WRITTEN PROBLEM
Please retype all of the records below word for word, and leave the pictures out.
===== PROVIDED MATERIAL =====
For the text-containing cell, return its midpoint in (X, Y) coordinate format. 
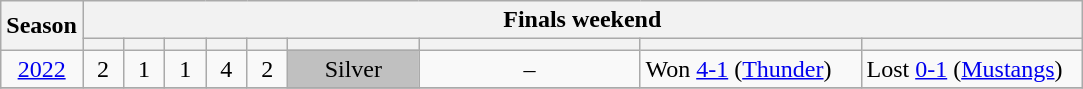
4 (226, 69)
– (530, 69)
Season (42, 26)
Silver (354, 69)
Won 4-1 (Thunder) (750, 69)
Finals weekend (582, 20)
2022 (42, 69)
Lost 0-1 (Mustangs) (972, 69)
Scan for the cell matching the given text and deliver its [X, Y] coordinate at center. 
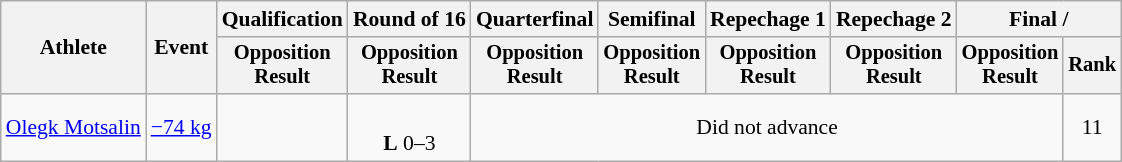
L 0–3 [410, 128]
Repechage 2 [894, 19]
−74 kg [182, 128]
11 [1092, 128]
Repechage 1 [768, 19]
Semifinal [652, 19]
Athlete [74, 48]
Did not advance [767, 128]
Final / [1039, 19]
Quarterfinal [535, 19]
Event [182, 48]
Qualification [282, 19]
Rank [1092, 66]
Olegk Motsalin [74, 128]
Round of 16 [410, 19]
=====
SOLUTION TO THIS EXERCISE
For the text-containing cell, return its midpoint in (X, Y) coordinate format. 
4 (226, 69)
– (530, 69)
Season (42, 26)
Silver (354, 69)
Won 4-1 (Thunder) (750, 69)
Finals weekend (582, 20)
2022 (42, 69)
Lost 0-1 (Mustangs) (972, 69)
Scan for the cell matching the given text and deliver its [X, Y] coordinate at center. 
L 0–3 [410, 128]
Repechage 2 [894, 19]
−74 kg [182, 128]
11 [1092, 128]
Repechage 1 [768, 19]
Semifinal [652, 19]
Athlete [74, 48]
Did not advance [767, 128]
Final / [1039, 19]
Quarterfinal [535, 19]
Event [182, 48]
Qualification [282, 19]
Rank [1092, 66]
Olegk Motsalin [74, 128]
Round of 16 [410, 19]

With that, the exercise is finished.